* _Instructions for the task_:
Repeat each record that follows, keeping it identical.

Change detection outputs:
----
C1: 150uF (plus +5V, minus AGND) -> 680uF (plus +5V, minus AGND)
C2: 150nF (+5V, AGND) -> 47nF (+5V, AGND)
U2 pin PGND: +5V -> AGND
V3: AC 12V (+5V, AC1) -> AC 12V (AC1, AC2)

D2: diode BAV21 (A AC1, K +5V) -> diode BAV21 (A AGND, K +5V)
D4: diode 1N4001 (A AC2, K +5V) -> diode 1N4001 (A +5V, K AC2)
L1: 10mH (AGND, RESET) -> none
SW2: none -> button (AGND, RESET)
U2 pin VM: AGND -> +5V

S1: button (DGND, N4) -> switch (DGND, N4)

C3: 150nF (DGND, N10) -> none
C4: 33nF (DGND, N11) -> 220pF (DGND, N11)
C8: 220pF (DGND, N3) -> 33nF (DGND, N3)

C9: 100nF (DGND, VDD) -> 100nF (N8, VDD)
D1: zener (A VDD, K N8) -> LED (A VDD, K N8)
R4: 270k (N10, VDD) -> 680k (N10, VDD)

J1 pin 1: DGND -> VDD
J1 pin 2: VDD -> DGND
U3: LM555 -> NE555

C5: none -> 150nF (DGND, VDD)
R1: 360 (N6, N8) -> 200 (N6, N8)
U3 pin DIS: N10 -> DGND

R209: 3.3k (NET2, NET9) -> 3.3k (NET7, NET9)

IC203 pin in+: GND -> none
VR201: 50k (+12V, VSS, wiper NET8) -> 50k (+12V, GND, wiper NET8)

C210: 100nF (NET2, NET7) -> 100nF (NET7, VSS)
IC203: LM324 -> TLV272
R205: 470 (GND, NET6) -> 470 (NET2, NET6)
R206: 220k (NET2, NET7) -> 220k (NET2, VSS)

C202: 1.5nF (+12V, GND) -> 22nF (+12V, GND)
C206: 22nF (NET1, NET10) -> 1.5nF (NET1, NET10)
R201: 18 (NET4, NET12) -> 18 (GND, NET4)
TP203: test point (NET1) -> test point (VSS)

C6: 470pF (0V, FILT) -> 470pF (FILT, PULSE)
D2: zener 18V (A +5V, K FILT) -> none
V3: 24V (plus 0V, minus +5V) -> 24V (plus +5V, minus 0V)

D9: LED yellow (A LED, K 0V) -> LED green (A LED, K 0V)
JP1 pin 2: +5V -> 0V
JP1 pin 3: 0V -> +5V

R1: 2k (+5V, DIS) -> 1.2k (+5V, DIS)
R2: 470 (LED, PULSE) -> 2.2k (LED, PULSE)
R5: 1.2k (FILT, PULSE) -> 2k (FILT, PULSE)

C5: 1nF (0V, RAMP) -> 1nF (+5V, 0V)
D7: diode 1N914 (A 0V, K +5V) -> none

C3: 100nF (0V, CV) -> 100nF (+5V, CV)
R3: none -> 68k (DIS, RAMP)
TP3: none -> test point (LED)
----
* _Exercise solution_:
C1: 150uF (plus +5V, minus AGND) -> 680uF (plus +5V, minus AGND)
C2: 150nF (+5V, AGND) -> 47nF (+5V, AGND)
U2 pin PGND: +5V -> AGND
V3: AC 12V (+5V, AC1) -> AC 12V (AC1, AC2)

D2: diode BAV21 (A AC1, K +5V) -> diode BAV21 (A AGND, K +5V)
D4: diode 1N4001 (A AC2, K +5V) -> diode 1N4001 (A +5V, K AC2)
L1: 10mH (AGND, RESET) -> none
SW2: none -> button (AGND, RESET)
U2 pin VM: AGND -> +5V

S1: button (DGND, N4) -> switch (DGND, N4)

C3: 150nF (DGND, N10) -> none
C4: 33nF (DGND, N11) -> 220pF (DGND, N11)
C8: 220pF (DGND, N3) -> 33nF (DGND, N3)

C9: 100nF (DGND, VDD) -> 100nF (N8, VDD)
D1: zener (A VDD, K N8) -> LED (A VDD, K N8)
R4: 270k (N10, VDD) -> 680k (N10, VDD)

J1 pin 1: DGND -> VDD
J1 pin 2: VDD -> DGND
U3: LM555 -> NE555

C5: none -> 150nF (DGND, VDD)
R1: 360 (N6, N8) -> 200 (N6, N8)
U3 pin DIS: N10 -> DGND

R209: 3.3k (NET2, NET9) -> 3.3k (NET7, NET9)

IC203 pin in+: GND -> none
VR201: 50k (+12V, VSS, wiper NET8) -> 50k (+12V, GND, wiper NET8)

C210: 100nF (NET2, NET7) -> 100nF (NET7, VSS)
IC203: LM324 -> TLV272
R205: 470 (GND, NET6) -> 470 (NET2, NET6)
R206: 220k (NET2, NET7) -> 220k (NET2, VSS)

C202: 1.5nF (+12V, GND) -> 22nF (+12V, GND)
C206: 22nF (NET1, NET10) -> 1.5nF (NET1, NET10)
R201: 18 (NET4, NET12) -> 18 (GND, NET4)
TP203: test point (NET1) -> test point (VSS)

C6: 470pF (0V, FILT) -> 470pF (FILT, PULSE)
D2: zener 18V (A +5V, K FILT) -> none
V3: 24V (plus 0V, minus +5V) -> 24V (plus +5V, minus 0V)

D9: LED yellow (A LED, K 0V) -> LED green (A LED, K 0V)
JP1 pin 2: +5V -> 0V
JP1 pin 3: 0V -> +5V

R1: 2k (+5V, DIS) -> 1.2k (+5V, DIS)
R2: 470 (LED, PULSE) -> 2.2k (LED, PULSE)
R5: 1.2k (FILT, PULSE) -> 2k (FILT, PULSE)

C5: 1nF (0V, RAMP) -> 1nF (+5V, 0V)
D7: diode 1N914 (A 0V, K +5V) -> none

C3: 100nF (0V, CV) -> 100nF (+5V, CV)
R3: none -> 68k (DIS, RAMP)
TP3: none -> test point (LED)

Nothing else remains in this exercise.